EXERCISE OBJECTIVE:
Copy the stretch of records from the line containing "Question: Which of these" through the line containing "Question: Which of the following", switching "gray fuzzy vest" to "gray wool vest" and leaving everything else unchanged.

Records of spatial reasoning questions:
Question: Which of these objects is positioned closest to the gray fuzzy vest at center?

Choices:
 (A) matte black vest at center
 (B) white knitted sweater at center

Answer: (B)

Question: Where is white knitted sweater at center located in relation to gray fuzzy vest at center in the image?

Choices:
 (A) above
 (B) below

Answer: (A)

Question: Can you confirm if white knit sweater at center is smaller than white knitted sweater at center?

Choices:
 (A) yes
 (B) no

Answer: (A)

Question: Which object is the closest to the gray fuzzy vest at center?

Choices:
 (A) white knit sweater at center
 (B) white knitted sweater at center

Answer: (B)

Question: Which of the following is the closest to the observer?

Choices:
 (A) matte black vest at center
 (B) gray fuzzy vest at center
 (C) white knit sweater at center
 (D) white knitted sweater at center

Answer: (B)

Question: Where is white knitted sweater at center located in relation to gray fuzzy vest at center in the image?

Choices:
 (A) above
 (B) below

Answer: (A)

---

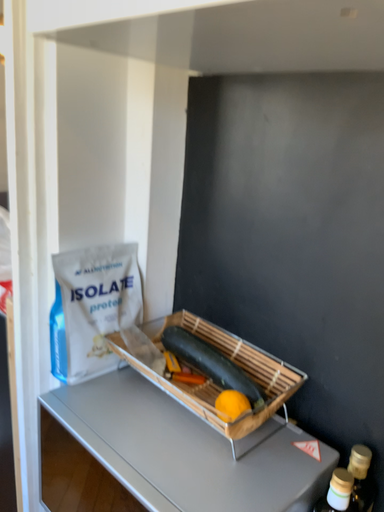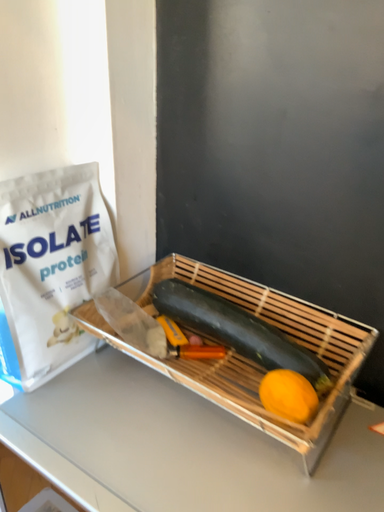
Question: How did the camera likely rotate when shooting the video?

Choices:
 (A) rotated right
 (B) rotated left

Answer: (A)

IN RESPONSE:
Question: Which of these objects is positioned closest to the gray wool vest at center?

Choices:
 (A) matte black vest at center
 (B) white knitted sweater at center

Answer: (B)

Question: Where is white knitted sweater at center located in relation to gray wool vest at center in the image?

Choices:
 (A) above
 (B) below

Answer: (A)

Question: Can you confirm if white knit sweater at center is smaller than white knitted sweater at center?

Choices:
 (A) yes
 (B) no

Answer: (A)

Question: Which object is the closest to the gray wool vest at center?

Choices:
 (A) white knit sweater at center
 (B) white knitted sweater at center

Answer: (B)

Question: Which of the following is the closest to the observer?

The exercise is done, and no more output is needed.